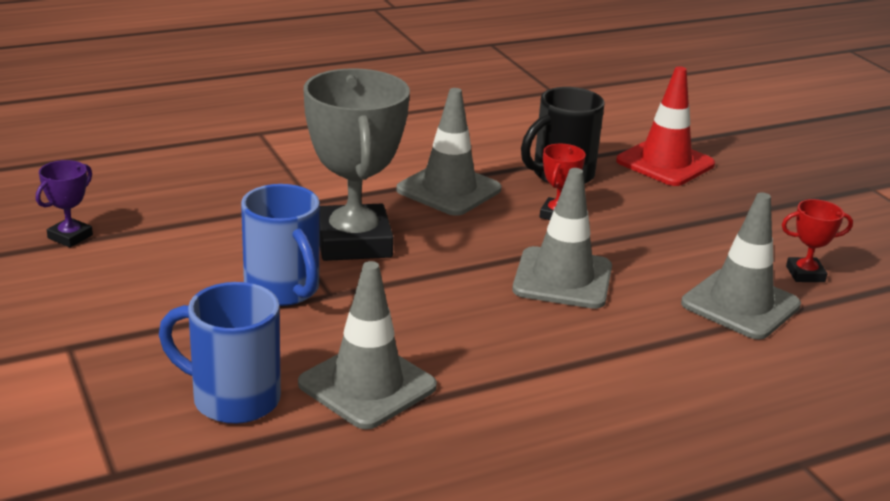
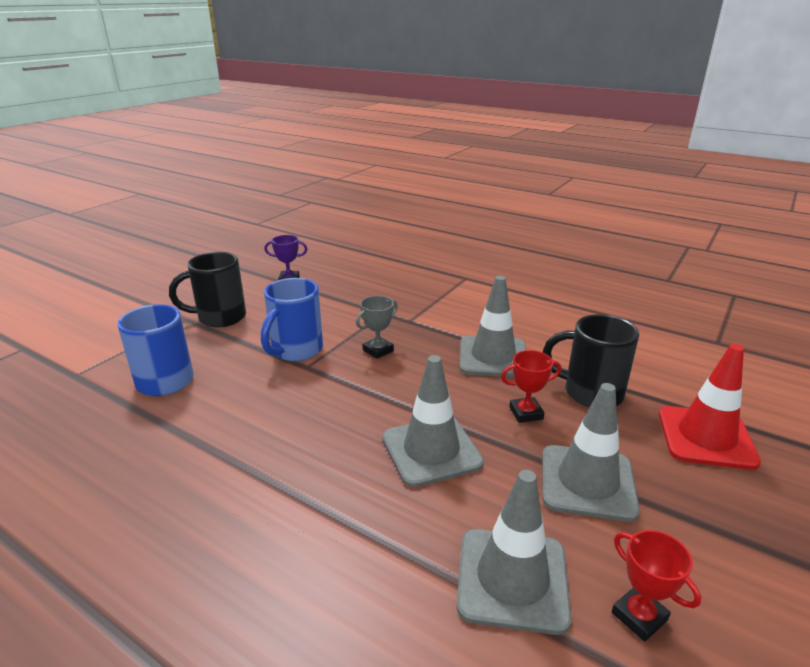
camera: 60 degrees right, 0 degrees up
(108, 319) = (219, 318): none -> black mug
(353, 242) = (378, 350): grey trophy -> grey trophy, size x0.44
(367, 385) = (210, 418): grey traffic cone -> grey traffic cone (587, 482)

################

Problem details:
The data above should be set down again exactly, with the pictures omitted.

Written answer:
camera: 60 degrees right, 0 degrees up
(108, 319) = (219, 318): none -> black mug
(353, 242) = (378, 350): grey trophy -> grey trophy, size x0.44
(367, 385) = (210, 418): grey traffic cone -> grey traffic cone (587, 482)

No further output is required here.